Rewrite every line of the entries, changing each instance of "moved" to "shifted" and leaving all other text unaltered. Omit the pictures from your answer.

######

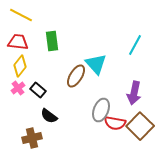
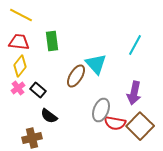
red trapezoid: moved 1 px right
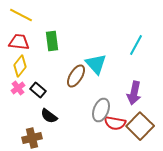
cyan line: moved 1 px right
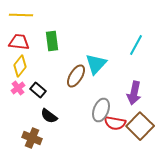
yellow line: rotated 25 degrees counterclockwise
cyan triangle: rotated 25 degrees clockwise
brown cross: rotated 36 degrees clockwise
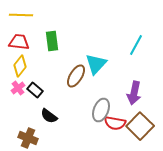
black rectangle: moved 3 px left
brown cross: moved 4 px left
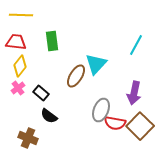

######

**Full answer**
red trapezoid: shifted 1 px right
cyan line: shifted 1 px right
yellow line: rotated 25 degrees counterclockwise
cyan triangle: rotated 25 degrees clockwise
brown cross: rotated 36 degrees clockwise
black rectangle: shifted 3 px left
brown cross: shifted 4 px left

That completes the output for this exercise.